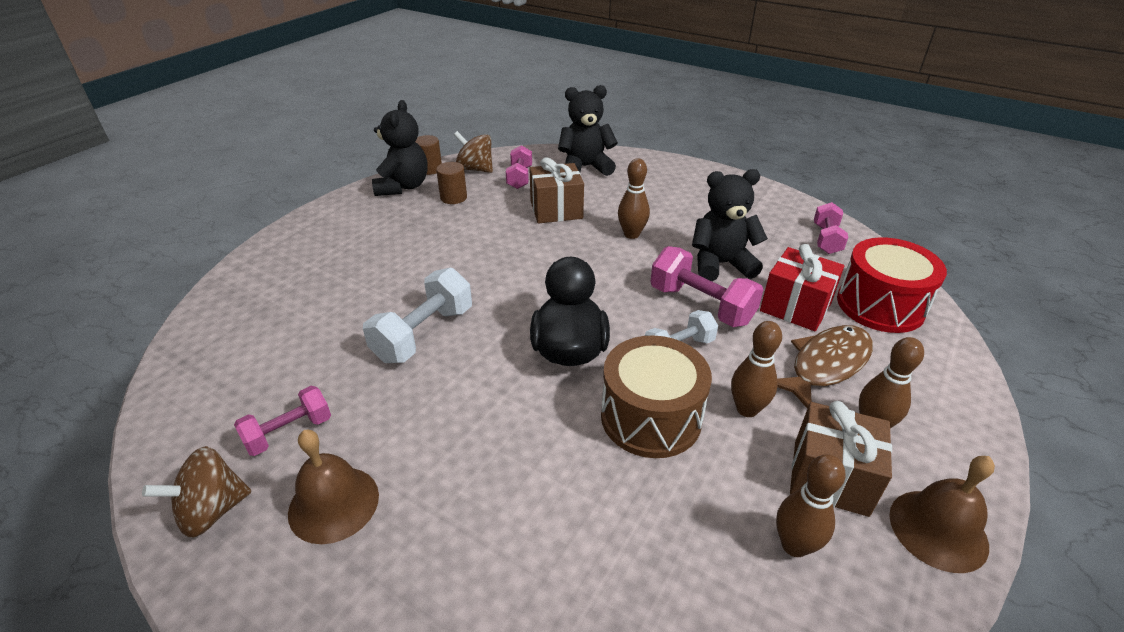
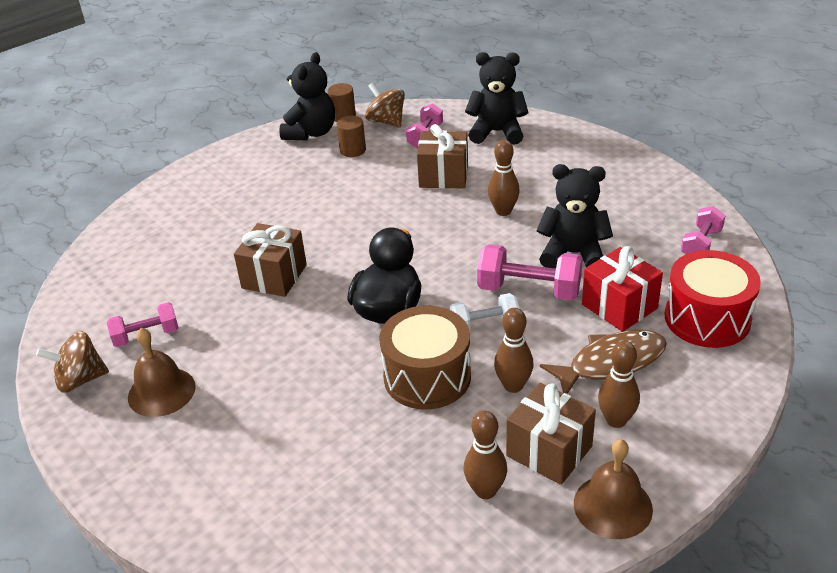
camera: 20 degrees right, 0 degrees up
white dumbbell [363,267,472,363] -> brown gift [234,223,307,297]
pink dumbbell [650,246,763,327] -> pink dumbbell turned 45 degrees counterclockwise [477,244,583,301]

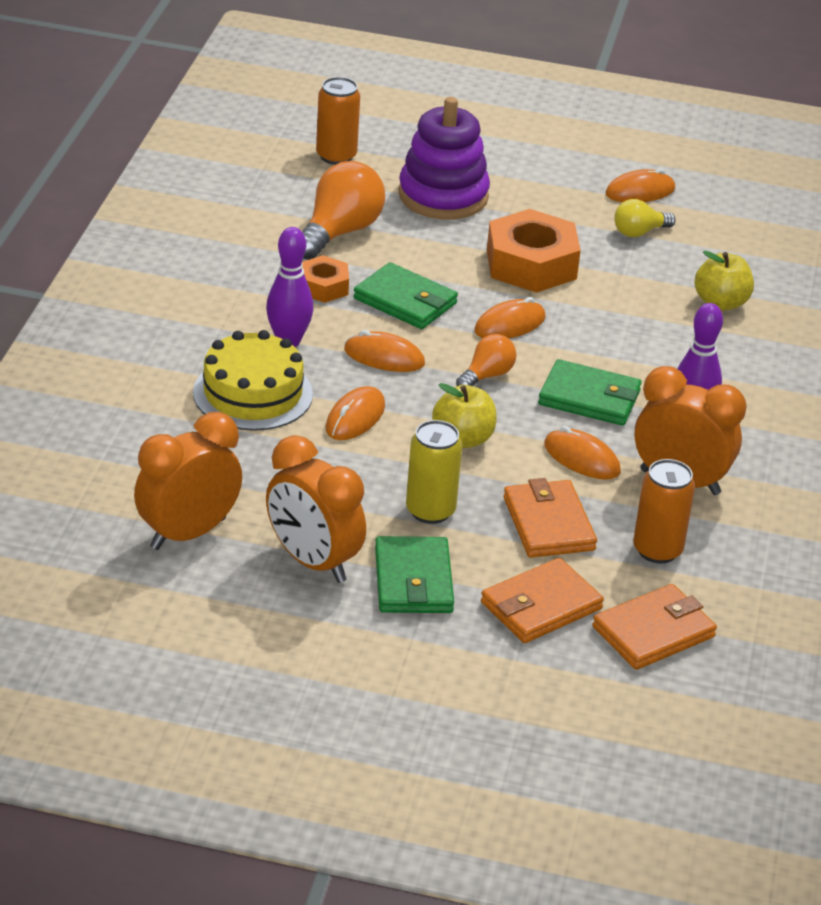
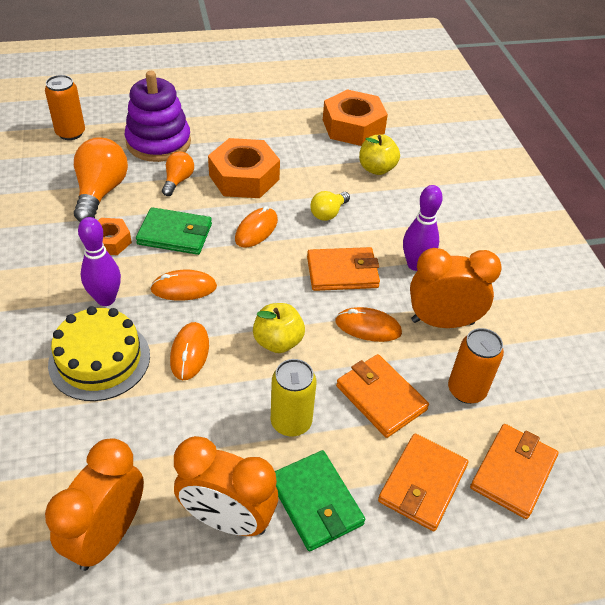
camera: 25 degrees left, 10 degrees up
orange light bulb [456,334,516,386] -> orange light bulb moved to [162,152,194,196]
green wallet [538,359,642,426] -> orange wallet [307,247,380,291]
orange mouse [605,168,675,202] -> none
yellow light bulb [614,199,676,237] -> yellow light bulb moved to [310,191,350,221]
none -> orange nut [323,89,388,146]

● Work request
Reproduce the listing word for word and omit its pictures.

● Result below
camera: 20 degrees right, 0 degrees up
white dumbbell [363,267,472,363] -> brown gift [234,223,307,297]
pink dumbbell [650,246,763,327] -> pink dumbbell turned 45 degrees counterclockwise [477,244,583,301]

camera: 25 degrees left, 10 degrees up
orange light bulb [456,334,516,386] -> orange light bulb moved to [162,152,194,196]
green wallet [538,359,642,426] -> orange wallet [307,247,380,291]
orange mouse [605,168,675,202] -> none
yellow light bulb [614,199,676,237] -> yellow light bulb moved to [310,191,350,221]
none -> orange nut [323,89,388,146]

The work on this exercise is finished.